### Coordinate-based object records:
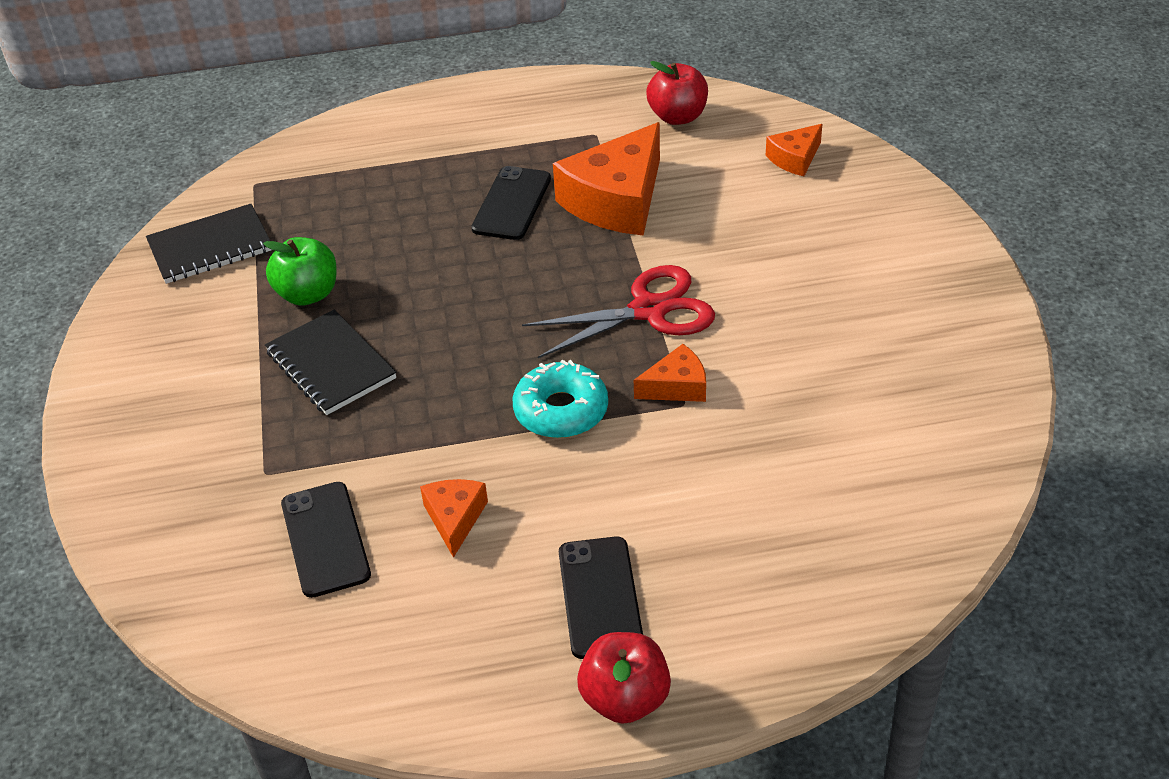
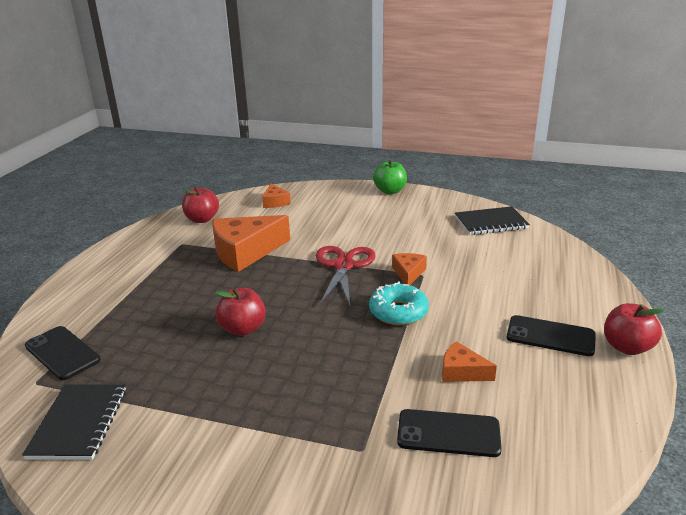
camera: 65 degrees left, 15 degrees down
(308, 294) = (194, 384): green apple -> green apple (390, 191)
(331, 365) = (279, 390): black notebook -> black notebook (491, 223)
(432, 283) = (243, 329): none -> red apple
(512, 204) = (205, 283): black phone -> black phone (62, 353)
(617, 200) = (245, 252): orange cheese -> orange cheese turned 90 degrees clockwise

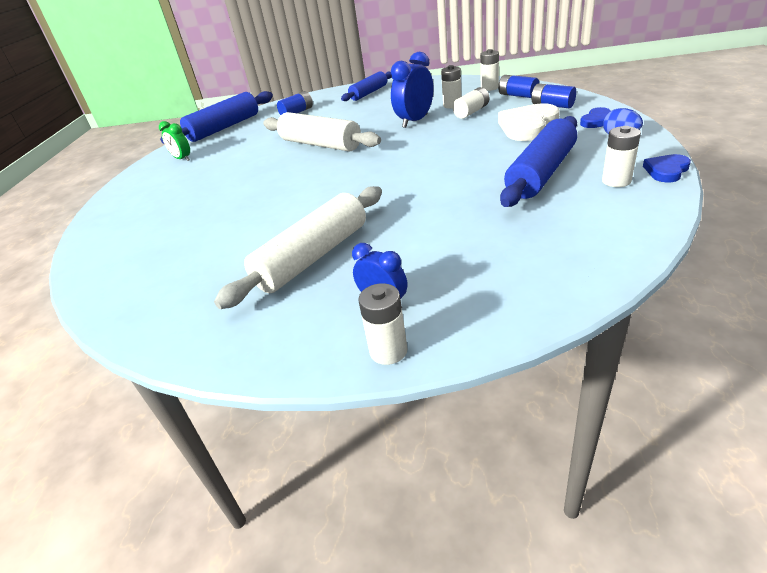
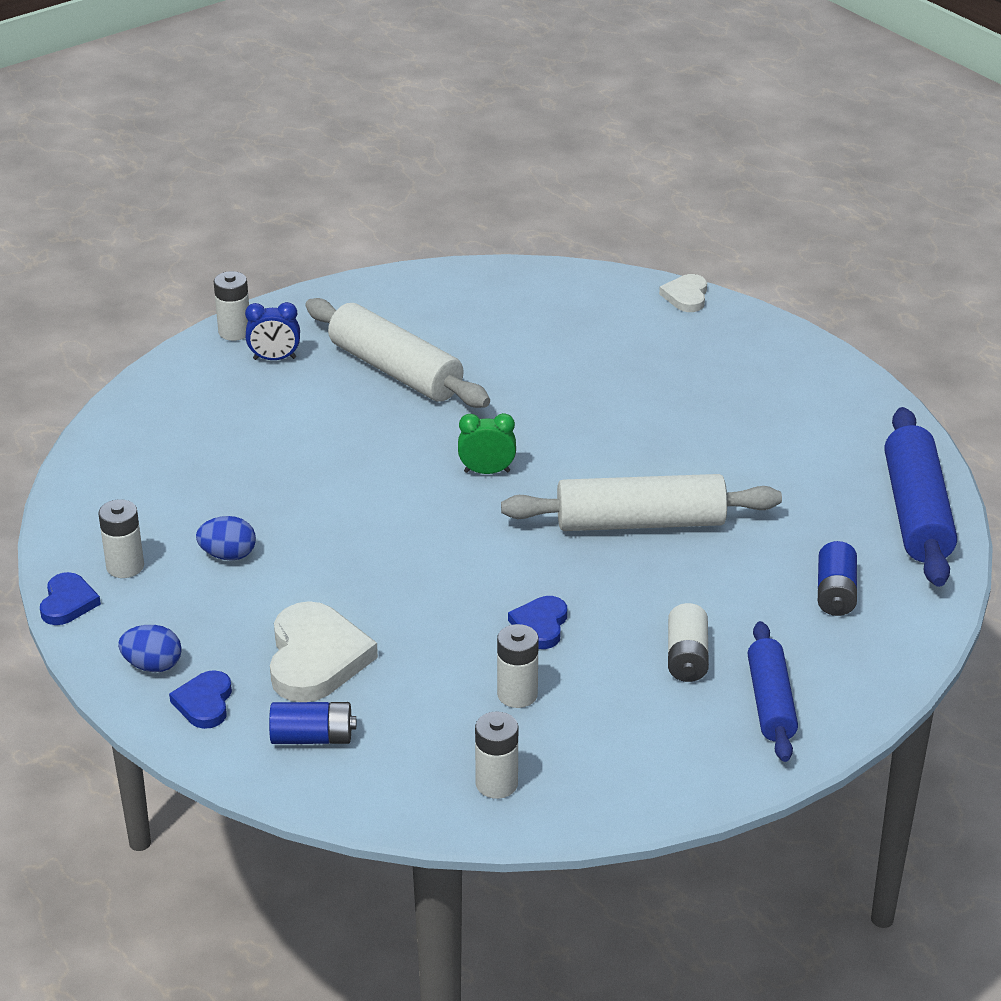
camera: 135 degrees right, 0 degrees up
(83, 247) = (686, 296): none -> white heart
(182, 159) = (841, 429): green clock -> green clock (487, 471)
(313, 257) = (395, 371): white rolling pin -> white rolling pin turned 45 degrees counterclockwise
(415, 121) = (540, 625): blue clock -> blue heart
(471, 112) = (456, 679): white battery -> white battery (686, 657)
(517, 95) = (408, 763): blue battery -> none
(541, 173) = (228, 555): blue rolling pin -> blue egg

### What to produce:
Return every entry above exactly as written, with no pictures included.

### Problem solution:
camera: 65 degrees left, 15 degrees down
(308, 294) = (194, 384): green apple -> green apple (390, 191)
(331, 365) = (279, 390): black notebook -> black notebook (491, 223)
(432, 283) = (243, 329): none -> red apple
(512, 204) = (205, 283): black phone -> black phone (62, 353)
(617, 200) = (245, 252): orange cheese -> orange cheese turned 90 degrees clockwise

camera: 135 degrees right, 0 degrees up
(83, 247) = (686, 296): none -> white heart
(182, 159) = (841, 429): green clock -> green clock (487, 471)
(313, 257) = (395, 371): white rolling pin -> white rolling pin turned 45 degrees counterclockwise
(415, 121) = (540, 625): blue clock -> blue heart
(471, 112) = (456, 679): white battery -> white battery (686, 657)
(517, 95) = (408, 763): blue battery -> none
(541, 173) = (228, 555): blue rolling pin -> blue egg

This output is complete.